→ Exercise description:
Return exactly the lines from the "The car (yellow)" line through the last line of the entries below. Include no pictures.
*** Opening of Exercise materials ***
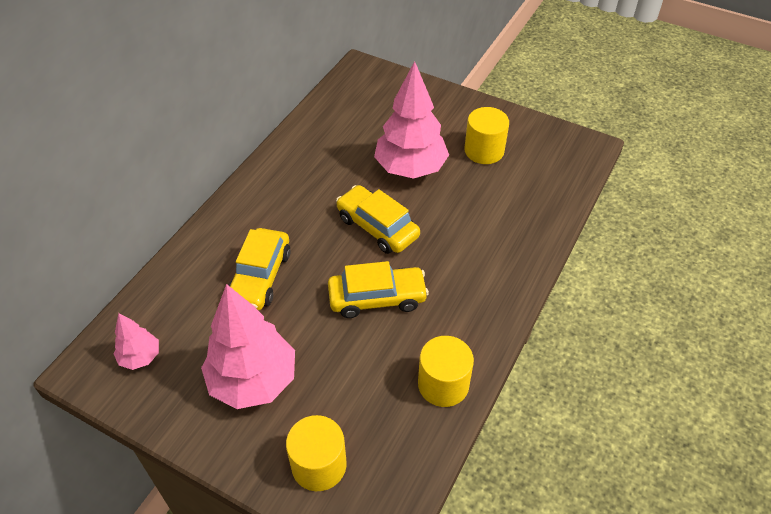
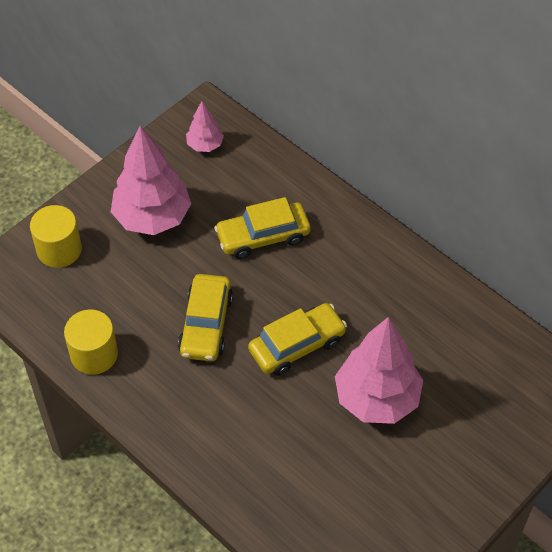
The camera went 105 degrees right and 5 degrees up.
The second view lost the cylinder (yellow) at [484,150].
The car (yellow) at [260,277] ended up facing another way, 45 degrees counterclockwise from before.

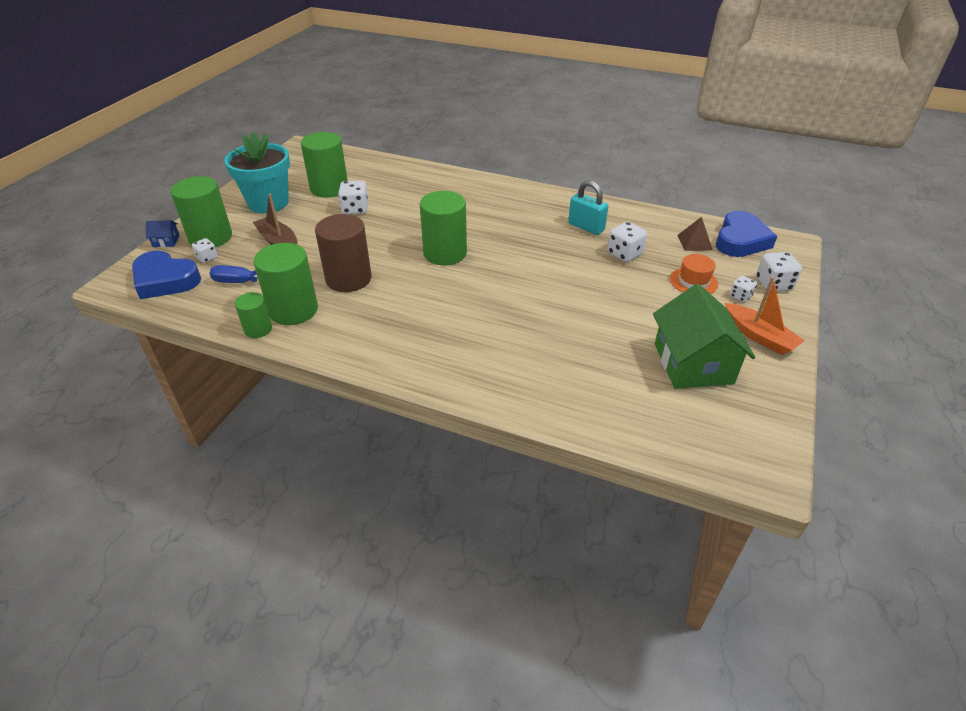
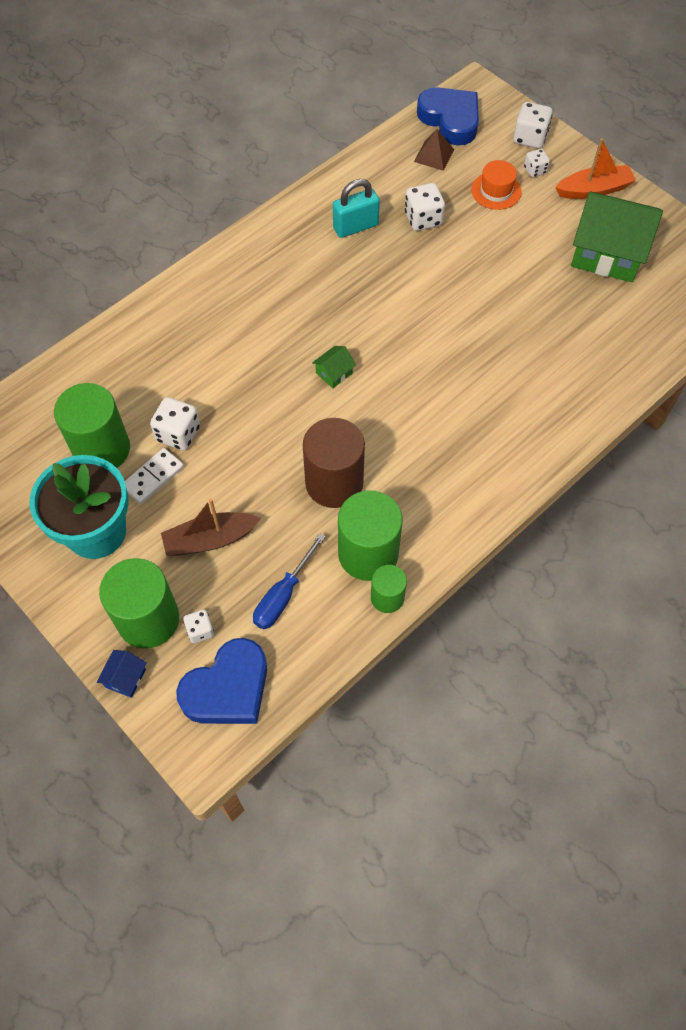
The camera went 65 degrees left and 20 degrees up.
The second view gained the domino (white) at [153,477].
Where the cylinder (green) stood at [445,253], the house (green) came to stand at [334,373].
*** Close of Exercise materials ***
→ Task solution:
The car (yellow) at [260,277] ended up facing another way, 45 degrees counterclockwise from before.

The camera went 65 degrees left and 20 degrees up.
The second view gained the domino (white) at [153,477].
Where the cylinder (green) stood at [445,253], the house (green) came to stand at [334,373].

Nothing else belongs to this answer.